*** Supplied material Section Begins ***
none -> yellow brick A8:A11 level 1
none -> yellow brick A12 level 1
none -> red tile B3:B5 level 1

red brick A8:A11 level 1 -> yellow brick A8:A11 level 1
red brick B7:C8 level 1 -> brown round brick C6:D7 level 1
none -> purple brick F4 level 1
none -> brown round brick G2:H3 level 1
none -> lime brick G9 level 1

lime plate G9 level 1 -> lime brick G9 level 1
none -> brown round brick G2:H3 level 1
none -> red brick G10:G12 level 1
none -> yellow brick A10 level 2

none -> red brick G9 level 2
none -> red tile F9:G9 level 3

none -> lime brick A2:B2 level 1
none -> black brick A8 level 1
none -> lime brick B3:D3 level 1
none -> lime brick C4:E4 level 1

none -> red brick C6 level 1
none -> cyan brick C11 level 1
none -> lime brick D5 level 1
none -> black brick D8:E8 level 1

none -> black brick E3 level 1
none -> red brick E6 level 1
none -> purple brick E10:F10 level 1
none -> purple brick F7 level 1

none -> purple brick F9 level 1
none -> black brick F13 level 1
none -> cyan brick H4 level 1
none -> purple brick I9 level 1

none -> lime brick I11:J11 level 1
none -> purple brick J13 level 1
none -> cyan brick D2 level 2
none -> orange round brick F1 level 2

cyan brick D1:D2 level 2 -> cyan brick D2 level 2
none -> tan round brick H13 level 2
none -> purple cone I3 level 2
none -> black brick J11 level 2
*** Supplied material Section Ends ***
Action item —
The whole of the material above is to be restated exactly.

Completed exercise —
none -> yellow brick A8:A11 level 1
none -> yellow brick A12 level 1
none -> red tile B3:B5 level 1

red brick A8:A11 level 1 -> yellow brick A8:A11 level 1
red brick B7:C8 level 1 -> brown round brick C6:D7 level 1
none -> purple brick F4 level 1
none -> brown round brick G2:H3 level 1
none -> lime brick G9 level 1

lime plate G9 level 1 -> lime brick G9 level 1
none -> brown round brick G2:H3 level 1
none -> red brick G10:G12 level 1
none -> yellow brick A10 level 2

none -> red brick G9 level 2
none -> red tile F9:G9 level 3

none -> lime brick A2:B2 level 1
none -> black brick A8 level 1
none -> lime brick B3:D3 level 1
none -> lime brick C4:E4 level 1

none -> red brick C6 level 1
none -> cyan brick C11 level 1
none -> lime brick D5 level 1
none -> black brick D8:E8 level 1

none -> black brick E3 level 1
none -> red brick E6 level 1
none -> purple brick E10:F10 level 1
none -> purple brick F7 level 1

none -> purple brick F9 level 1
none -> black brick F13 level 1
none -> cyan brick H4 level 1
none -> purple brick I9 level 1

none -> lime brick I11:J11 level 1
none -> purple brick J13 level 1
none -> cyan brick D2 level 2
none -> orange round brick F1 level 2

cyan brick D1:D2 level 2 -> cyan brick D2 level 2
none -> tan round brick H13 level 2
none -> purple cone I3 level 2
none -> black brick J11 level 2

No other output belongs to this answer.